(Data records)
————————

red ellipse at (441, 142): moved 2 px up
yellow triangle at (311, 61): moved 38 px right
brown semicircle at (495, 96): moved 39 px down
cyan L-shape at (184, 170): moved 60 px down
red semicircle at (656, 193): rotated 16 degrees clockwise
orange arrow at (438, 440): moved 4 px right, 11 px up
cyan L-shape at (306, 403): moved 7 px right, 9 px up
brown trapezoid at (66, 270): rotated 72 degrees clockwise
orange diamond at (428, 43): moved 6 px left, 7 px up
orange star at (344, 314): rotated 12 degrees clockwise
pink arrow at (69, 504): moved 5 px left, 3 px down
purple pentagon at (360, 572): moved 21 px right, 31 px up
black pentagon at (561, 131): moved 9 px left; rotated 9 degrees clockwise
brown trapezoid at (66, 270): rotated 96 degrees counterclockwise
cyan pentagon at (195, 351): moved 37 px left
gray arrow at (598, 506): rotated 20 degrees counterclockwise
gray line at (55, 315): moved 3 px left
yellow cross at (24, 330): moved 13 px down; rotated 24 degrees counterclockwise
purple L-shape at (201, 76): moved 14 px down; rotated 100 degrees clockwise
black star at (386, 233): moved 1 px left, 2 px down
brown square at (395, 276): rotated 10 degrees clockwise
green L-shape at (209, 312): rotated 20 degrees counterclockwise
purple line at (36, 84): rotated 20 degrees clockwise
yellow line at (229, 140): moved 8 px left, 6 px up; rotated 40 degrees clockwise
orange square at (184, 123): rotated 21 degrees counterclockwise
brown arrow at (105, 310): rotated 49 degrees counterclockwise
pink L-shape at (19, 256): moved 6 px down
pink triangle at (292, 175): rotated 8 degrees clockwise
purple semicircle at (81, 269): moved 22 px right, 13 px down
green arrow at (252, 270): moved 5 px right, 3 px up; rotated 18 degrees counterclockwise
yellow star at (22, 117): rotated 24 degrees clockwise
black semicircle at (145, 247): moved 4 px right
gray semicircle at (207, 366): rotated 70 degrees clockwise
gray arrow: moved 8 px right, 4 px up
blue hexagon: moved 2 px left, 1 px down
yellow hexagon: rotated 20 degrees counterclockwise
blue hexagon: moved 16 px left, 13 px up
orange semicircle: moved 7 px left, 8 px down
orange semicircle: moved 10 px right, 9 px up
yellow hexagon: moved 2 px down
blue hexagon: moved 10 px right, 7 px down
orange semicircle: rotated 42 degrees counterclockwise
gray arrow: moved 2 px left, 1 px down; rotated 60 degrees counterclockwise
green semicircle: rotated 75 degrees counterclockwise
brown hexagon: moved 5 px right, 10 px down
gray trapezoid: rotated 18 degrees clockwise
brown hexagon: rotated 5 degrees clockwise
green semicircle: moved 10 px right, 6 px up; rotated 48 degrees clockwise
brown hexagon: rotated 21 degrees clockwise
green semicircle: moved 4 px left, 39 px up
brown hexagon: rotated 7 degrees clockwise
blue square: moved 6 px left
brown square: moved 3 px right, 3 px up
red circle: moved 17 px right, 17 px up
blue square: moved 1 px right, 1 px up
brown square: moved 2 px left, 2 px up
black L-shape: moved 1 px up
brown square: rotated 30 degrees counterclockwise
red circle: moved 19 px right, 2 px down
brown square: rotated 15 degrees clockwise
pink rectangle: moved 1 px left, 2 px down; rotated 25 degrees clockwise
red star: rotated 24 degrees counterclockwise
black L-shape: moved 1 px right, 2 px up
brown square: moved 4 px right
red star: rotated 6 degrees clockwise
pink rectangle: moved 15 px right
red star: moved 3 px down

————————

Copy the lines above word for word, starting with the first line and continuing through the line that contains "black pentagon at", including that line.

EXERCISE OUTPUT
red ellipse at (441, 142): moved 2 px up
yellow triangle at (311, 61): moved 38 px right
brown semicircle at (495, 96): moved 39 px down
cyan L-shape at (184, 170): moved 60 px down
red semicircle at (656, 193): rotated 16 degrees clockwise
orange arrow at (438, 440): moved 4 px right, 11 px up
cyan L-shape at (306, 403): moved 7 px right, 9 px up
brown trapezoid at (66, 270): rotated 72 degrees clockwise
orange diamond at (428, 43): moved 6 px left, 7 px up
orange star at (344, 314): rotated 12 degrees clockwise
pink arrow at (69, 504): moved 5 px left, 3 px down
purple pentagon at (360, 572): moved 21 px right, 31 px up
black pentagon at (561, 131): moved 9 px left; rotated 9 degrees clockwise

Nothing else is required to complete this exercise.